Exercise details:
All of the data that follows should be given again exactly, without its images.

Recorded data:

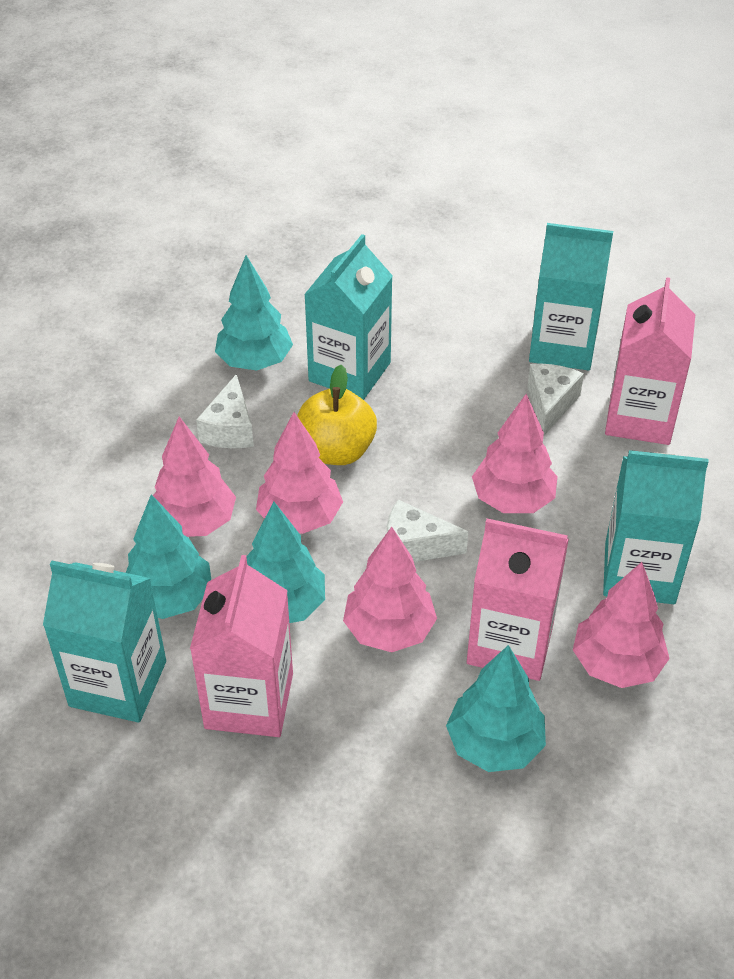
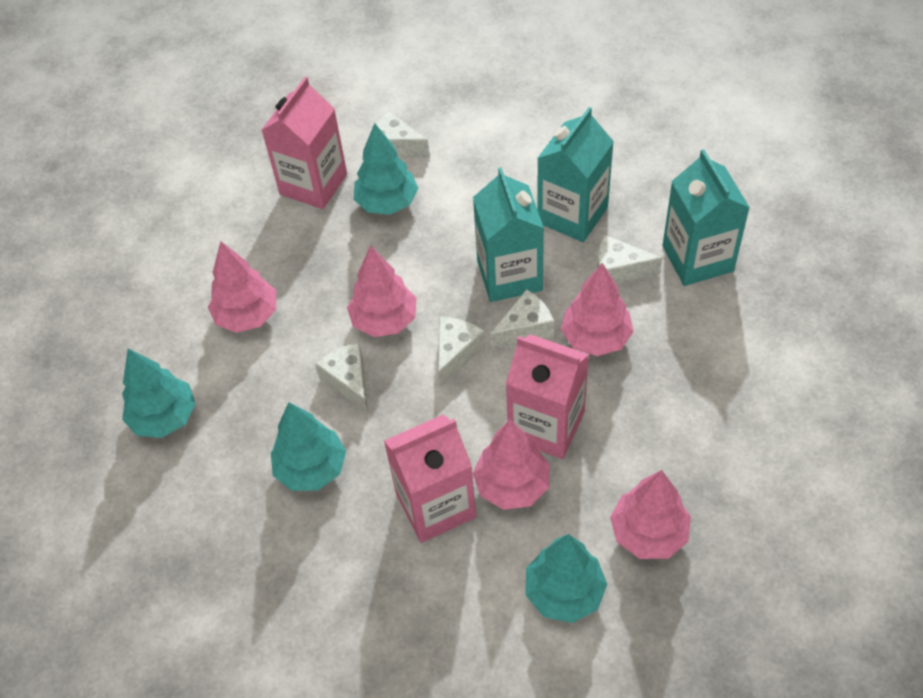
turquoise carton: 4 -> 3
white cheese: 3 -> 5
yellow apple: 1 -> 0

Reply:
turquoise carton: 4 -> 3
white cheese: 3 -> 5
yellow apple: 1 -> 0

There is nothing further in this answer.